[Records from a collection]

>>>

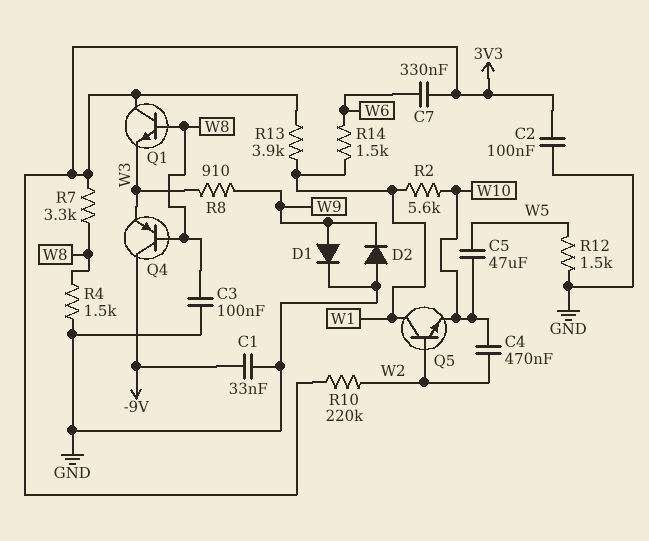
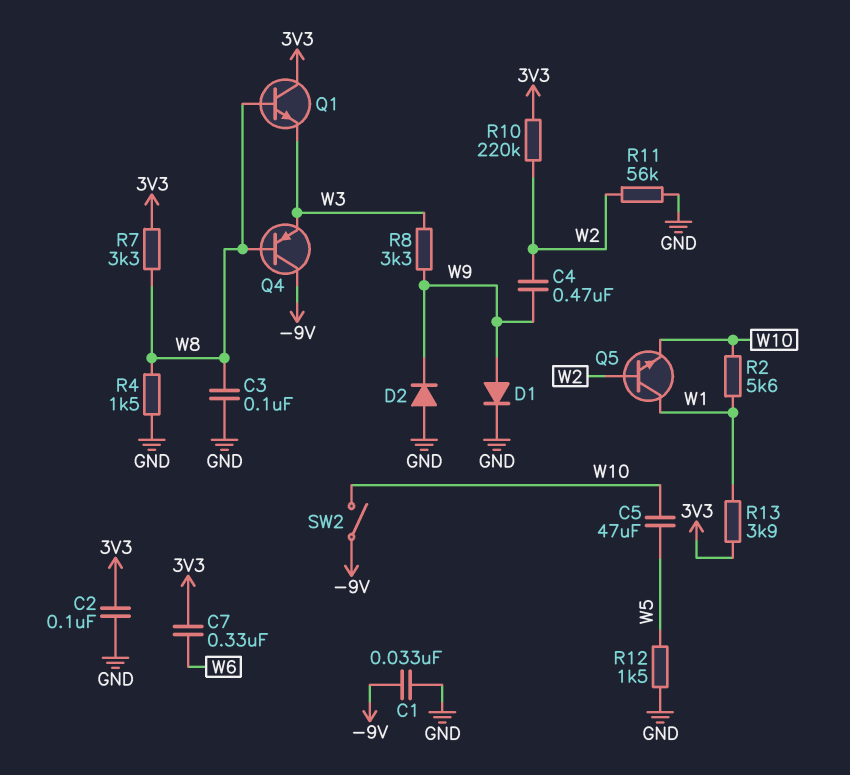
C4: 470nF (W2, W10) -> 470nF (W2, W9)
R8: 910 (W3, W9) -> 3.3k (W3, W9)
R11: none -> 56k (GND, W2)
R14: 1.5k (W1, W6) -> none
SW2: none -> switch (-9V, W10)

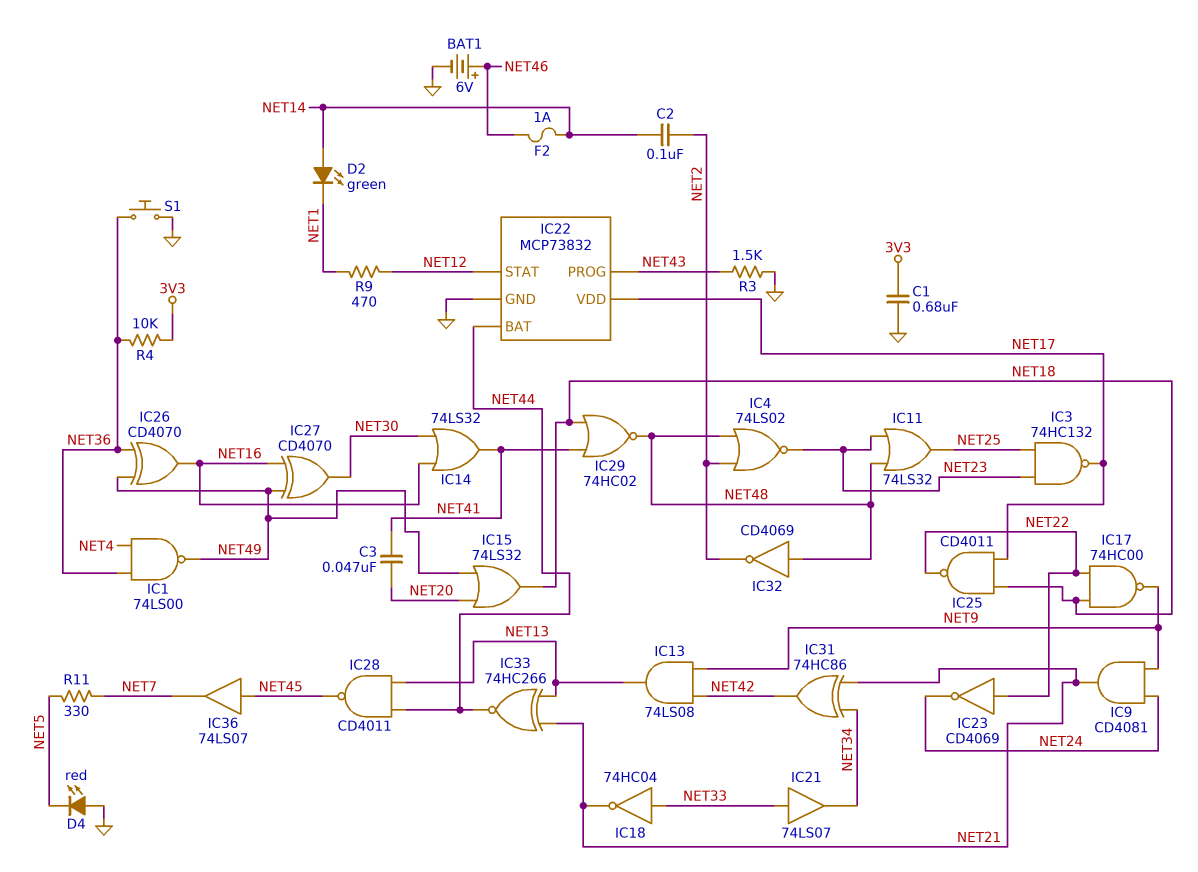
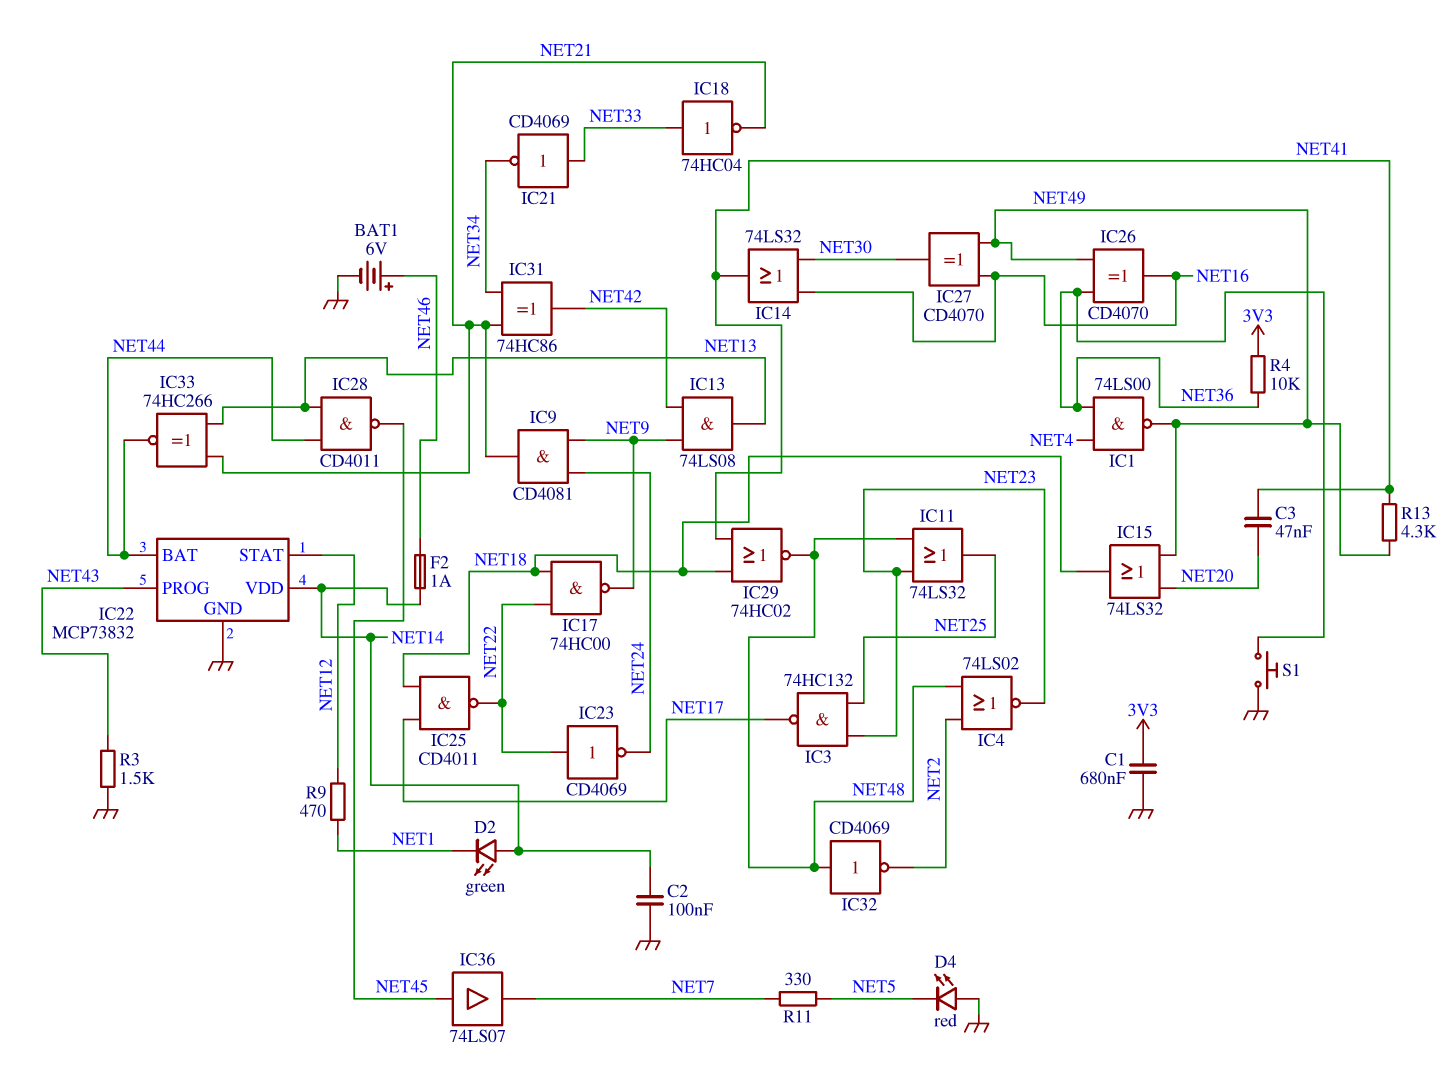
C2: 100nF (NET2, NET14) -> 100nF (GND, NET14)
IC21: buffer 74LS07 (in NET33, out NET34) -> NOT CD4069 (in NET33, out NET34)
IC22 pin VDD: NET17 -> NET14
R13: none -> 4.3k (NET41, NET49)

<<<

=== WHAT YOU ARE ASKED TO DO ===
Copy out all lines above that include the string "none".

=== YOUR SOLUTION ===
R11: none -> 56k (GND, W2)
R14: 1.5k (W1, W6) -> none
SW2: none -> switch (-9V, W10)
R13: none -> 4.3k (NET41, NET49)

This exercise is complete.